EXERCISE:
Go through the entries one line at a time, and gather every line that has the word "blood".

-- BEGIN DATASET ENTRIES --

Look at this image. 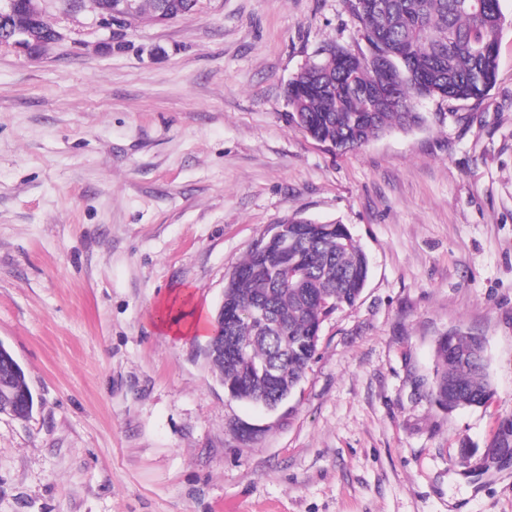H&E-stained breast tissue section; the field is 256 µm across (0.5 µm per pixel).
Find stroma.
<instances>
[{"label":"stroma","mask_w":512,"mask_h":512,"mask_svg":"<svg viewBox=\"0 0 512 512\" xmlns=\"http://www.w3.org/2000/svg\"><path fill=\"white\" fill-rule=\"evenodd\" d=\"M0 48V342L35 395L0 414V512H512V27L482 102L334 154L288 121V81L356 46L345 0H199L115 34ZM346 224L370 264L269 411L228 398L203 340L158 330L293 214ZM486 342L494 386L446 412L436 345ZM476 446L460 452L462 440ZM492 453L488 456L491 463L512 461V419L501 424L497 435L489 445Z\"/></svg>","instance_id":"1"}]
</instances>
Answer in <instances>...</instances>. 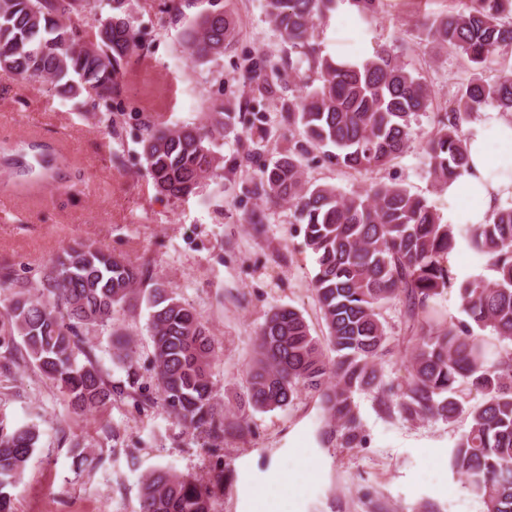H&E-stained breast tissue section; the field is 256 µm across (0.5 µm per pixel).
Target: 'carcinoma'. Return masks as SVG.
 I'll use <instances>...</instances> for the list:
<instances>
[{
    "mask_svg": "<svg viewBox=\"0 0 512 512\" xmlns=\"http://www.w3.org/2000/svg\"><path fill=\"white\" fill-rule=\"evenodd\" d=\"M350 2L362 20L379 13L382 0H265L269 22L307 64L275 78H296L303 93L285 111L299 135L325 149L329 163L369 174L390 164L409 146L412 123L427 111L432 89L401 55L377 47L359 66L322 54L316 32L338 7ZM112 14L94 12L91 0H0V68L23 79L46 81L57 94L88 93L108 103L117 76L137 48L127 0H110ZM427 44L455 52L470 75L424 146L427 174L436 186L466 170L465 125L484 107L512 113V73L490 75L497 56L512 53V0H469L422 23ZM237 34L228 14H200L185 33L198 61L224 53ZM235 120L216 111L208 126L145 128L141 140L146 172L156 191L181 200L218 168L217 137ZM302 152L293 148L264 165L263 196L289 203L305 225V243L316 256L312 280L327 328L326 343L312 336L292 307L270 310L260 325L248 386L237 412L228 416L213 392L216 340L198 314L160 283L143 290L147 271L92 243L64 251L41 287L14 294L0 314V348L20 344L27 361L52 382L75 413L98 411L117 396L154 403L145 392L130 342L112 341L125 380L108 379L82 325L107 326L112 314L138 293L149 306L152 362L162 409L192 435L208 439L213 455L224 437L251 432L249 413L287 407L306 391L317 397L325 420L347 447L363 443L355 395L393 399L407 422L468 419L450 455L452 470L482 501L485 512H512V205L500 206L487 224L463 230L443 221L427 198L393 182L370 181L359 191L305 179ZM54 155L33 149L8 165L22 176L42 178ZM467 245L492 276L460 279L448 255ZM455 288L465 318H444L438 299ZM405 309L415 330L406 381L381 371L395 351L381 310ZM335 353L327 359L326 351ZM473 392L480 401L466 398ZM39 429L8 431L0 424V512H14L15 491L37 449ZM224 483L222 460L207 479L158 468L139 485V512H215V489Z\"/></svg>",
    "mask_w": 512,
    "mask_h": 512,
    "instance_id": "obj_1",
    "label": "carcinoma"
}]
</instances>
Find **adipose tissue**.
I'll return each instance as SVG.
<instances>
[{"label":"adipose tissue","instance_id":"1","mask_svg":"<svg viewBox=\"0 0 512 512\" xmlns=\"http://www.w3.org/2000/svg\"><path fill=\"white\" fill-rule=\"evenodd\" d=\"M344 19L349 20L350 31L342 30ZM351 38L357 39V48L348 47ZM326 41L328 54L339 63H361L374 51L371 34L365 33L357 9L347 2L329 17ZM467 147L469 168L443 191L454 206V223L483 224L503 198L512 196V114L485 112L471 128Z\"/></svg>","mask_w":512,"mask_h":512}]
</instances>
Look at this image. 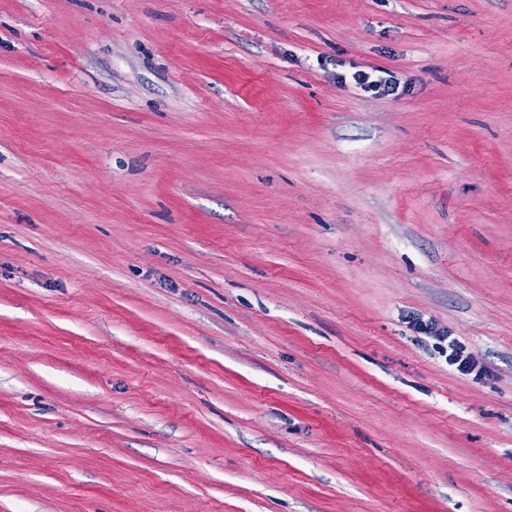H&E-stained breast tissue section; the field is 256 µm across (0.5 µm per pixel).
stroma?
I'll return each instance as SVG.
<instances>
[{"instance_id": "obj_1", "label": "stroma", "mask_w": 512, "mask_h": 512, "mask_svg": "<svg viewBox=\"0 0 512 512\" xmlns=\"http://www.w3.org/2000/svg\"><path fill=\"white\" fill-rule=\"evenodd\" d=\"M0 512H512V0H0ZM351 80L357 88L376 97L394 95L399 87L394 76L381 69L355 71L351 74ZM415 327L419 333L435 341L434 345L439 349L438 352L446 354L448 365L455 366L458 371L464 374L472 373L478 366L477 361L473 355L467 351L466 346L449 334L446 336L444 331L435 323L417 321ZM445 341H448V347L446 348L442 345Z\"/></svg>"}]
</instances>
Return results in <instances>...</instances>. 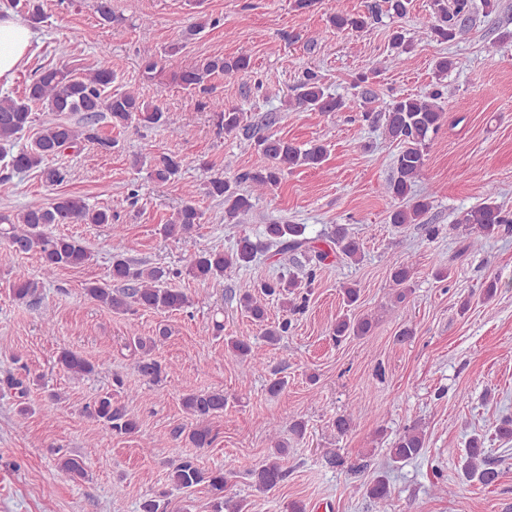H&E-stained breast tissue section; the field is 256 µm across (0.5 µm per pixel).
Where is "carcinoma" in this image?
Masks as SVG:
<instances>
[{"label": "carcinoma", "instance_id": "obj_1", "mask_svg": "<svg viewBox=\"0 0 512 512\" xmlns=\"http://www.w3.org/2000/svg\"><path fill=\"white\" fill-rule=\"evenodd\" d=\"M324 5L329 23L338 30L362 31L379 21L380 12L368 15H351L336 8V0H294L295 8L308 10L316 4ZM10 7L30 26L45 19L41 0H11ZM436 21L422 33V38L438 43H449L464 35L476 12L474 0H433ZM390 54L385 59L389 64H406L410 61L412 42L405 34L395 30L389 38ZM252 70L251 57L238 54L232 57H209L201 65L185 69L178 74L179 83L186 89L206 90L205 81L215 74L238 75ZM115 75L109 67H99L81 75L72 70L55 67H41L30 79L20 95L0 97V162L15 170H38L51 185H60L66 180V172L45 166V162L85 141L97 143L100 148H112V139L98 133L99 119L109 116L112 126L127 127L132 122L144 127H159L167 124L163 109L147 103L131 90L110 91ZM291 104L307 111L346 112L359 107L365 121L372 119L368 108L373 93L366 90L361 100L353 97L332 95L326 92L323 78L317 71L309 69L293 88ZM442 91L438 88L426 95L395 97L385 111L377 118L383 120L389 141L400 145L394 158V173L387 183V193L399 205L389 211V223L396 227L405 224H419L428 212L430 202L423 198L412 203L407 201L414 183L425 169L427 152L438 134L445 110L441 104ZM203 107L213 112L218 125L227 134L241 128L242 113L235 108L224 106V101L206 102ZM61 115L80 113L77 123L48 121L41 125L37 135L28 145L15 150L17 140L35 122L34 109ZM254 146L268 160V165L243 171L232 179L215 176L210 179L208 193L224 200V220L229 224H243L253 208V199L278 186L284 172L296 169H321L327 158V147L320 142H311L302 148L275 134L261 136ZM180 158L162 154L150 160V176L158 182L175 179L181 169ZM186 200L166 224L163 232L176 237L191 233L201 224L202 212L195 205L193 192L186 190ZM53 224H110L112 236V281L121 283L118 288L102 282H93L86 292L102 306L116 312L128 313L138 308L154 311H182L192 305L190 297L178 288L167 285V281L182 274L209 282L224 277L232 268L247 267L254 260L258 243L249 236L239 238L236 247L228 252L208 249L199 252L189 262L186 272H167L159 267H137L126 257L128 250L120 225L114 223L111 210L92 207L83 198L75 195L58 194L46 206H31L17 212H0V239L15 253L34 252L38 254L43 276L49 278L63 268H77L86 264L91 254L77 238L54 234L49 231ZM512 224V210L497 204L492 197L462 213L453 229L466 236L473 243L496 236L501 227ZM266 237L279 247L281 252L301 253L313 263L307 272L306 283L294 278L280 277L275 280H261L257 293L247 292L240 298V305L258 325H264L267 318L266 300L296 294L300 302H283V307L296 311L305 306L307 296L300 288H311L316 279V270L332 255L355 261L361 256L360 239L342 225L336 226L332 235L319 244V239L305 236L300 224L273 222L265 227ZM413 276V264L403 261L391 270V281L395 287L396 299H406L409 282ZM39 282L19 271L10 284L13 297L18 301L35 300ZM373 328L367 317L358 319L343 315L336 319L333 335L340 339L345 336H367ZM156 339L134 338L135 347L141 350L138 369L143 377L159 383L168 376L153 356ZM232 354L252 365L261 363V353L247 338H231L227 341ZM58 362L69 373L77 376L89 375L95 366L79 354L64 349L58 355ZM181 404L192 420L189 431L180 428L175 437L187 434L189 443L195 448H208L215 440L210 427L211 420L224 413V391L195 390L182 395ZM88 415L99 422L109 435H134L139 430L137 419L122 406L112 402V394L105 393L88 407ZM270 438L276 440L275 452L267 456L252 471L256 489L270 491L283 482L288 470L285 467L288 445L279 439V426L268 428ZM485 439L472 437L460 456L459 467L468 481L483 486L494 483L498 471L485 454ZM426 445L425 435L418 425L404 428L392 441L390 459L405 462L422 454ZM57 467L72 479L86 477L84 461L77 455L58 458ZM169 484L177 490H191L204 486L211 495L212 512H243V503L228 495V478L221 467L203 468L197 459L186 456L171 464L167 475ZM378 512H387L391 506V491L382 478L376 479L366 488Z\"/></svg>", "mask_w": 512, "mask_h": 512}]
</instances>
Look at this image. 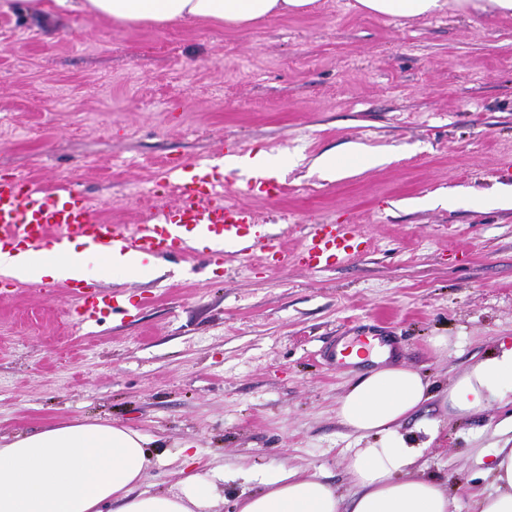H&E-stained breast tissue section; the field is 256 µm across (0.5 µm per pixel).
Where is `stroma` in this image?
<instances>
[{
	"label": "stroma",
	"mask_w": 512,
	"mask_h": 512,
	"mask_svg": "<svg viewBox=\"0 0 512 512\" xmlns=\"http://www.w3.org/2000/svg\"><path fill=\"white\" fill-rule=\"evenodd\" d=\"M235 143L290 158L283 195L249 207L258 233L300 251L309 225H355L359 253L312 272L262 252L223 264L198 251L160 273L100 278L114 308L91 326L67 288L21 282L0 299V436L69 416L139 430L145 488L176 489L182 449L236 512L222 469L284 465L350 495L363 440L336 404L373 360L333 366L345 338L386 336L433 395L401 426L422 472L476 512L486 467L512 437V402L458 417L445 394L512 336V18L389 20L356 0L229 30L214 22L117 25L56 0H0V174L68 184L115 224L172 205L150 190L168 160ZM358 145L365 162L327 177L319 158Z\"/></svg>",
	"instance_id": "stroma-1"
}]
</instances>
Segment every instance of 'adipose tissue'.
<instances>
[{
    "mask_svg": "<svg viewBox=\"0 0 512 512\" xmlns=\"http://www.w3.org/2000/svg\"><path fill=\"white\" fill-rule=\"evenodd\" d=\"M316 0H83L82 10L115 24L214 21L241 29L260 21L310 11ZM366 12L386 19L430 18L441 12L465 17L492 11L512 18V0H357ZM88 250L73 243L64 253L44 248L8 259L16 278L27 282L88 278ZM430 397L428 382L402 365L372 370L338 401L336 417L364 448L350 450L351 496L314 475L272 467L261 472L227 470L223 481L245 478L258 490H242L237 512H454L447 489L420 474V444L401 423ZM512 398V345L483 357L457 378L447 400L458 416L486 410ZM137 430L104 420L64 419L36 432L0 442V512H211L217 484L186 469L175 492L148 493L142 486L152 460ZM491 491L477 495L478 512H512V448H499L488 470Z\"/></svg>",
    "mask_w": 512,
    "mask_h": 512,
    "instance_id": "adipose-tissue-1",
    "label": "adipose tissue"
}]
</instances>
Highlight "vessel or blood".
<instances>
[{
  "label": "vessel or blood",
  "instance_id": "b4317fda",
  "mask_svg": "<svg viewBox=\"0 0 512 512\" xmlns=\"http://www.w3.org/2000/svg\"><path fill=\"white\" fill-rule=\"evenodd\" d=\"M164 182L173 183L176 200L158 212L149 224H112L96 214L83 195L72 186L46 190L41 184L21 176L0 178V252L20 253L48 244L67 251L71 242L81 241L93 253L131 254L139 259L164 256H192L195 237L213 244L211 261L224 258V247L236 245V254L247 259L254 251L275 262L286 256L280 235L257 234L253 212L224 201V173L210 160L168 164ZM241 188L275 198L283 194V184L274 176L257 173L246 178ZM358 237L348 224L310 225L305 244L294 260L310 271H322L356 254ZM73 304L71 316L90 324L112 307L113 296L98 286L81 280L66 281Z\"/></svg>",
  "mask_w": 512,
  "mask_h": 512
}]
</instances>
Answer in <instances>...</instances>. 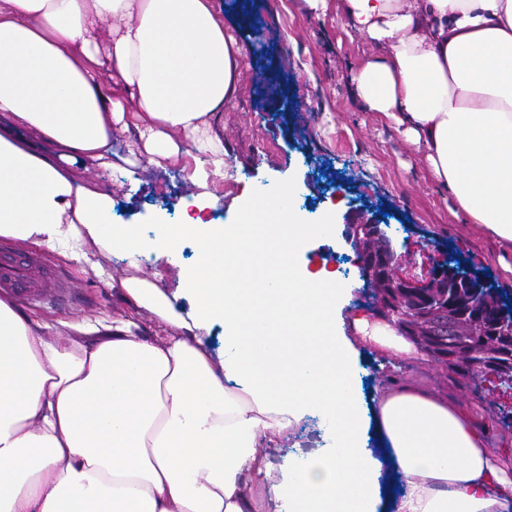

-- END DATASET ENTRIES --

TASK OUTPUT:
Highlight "vessel or blood".
  "label": "vessel or blood",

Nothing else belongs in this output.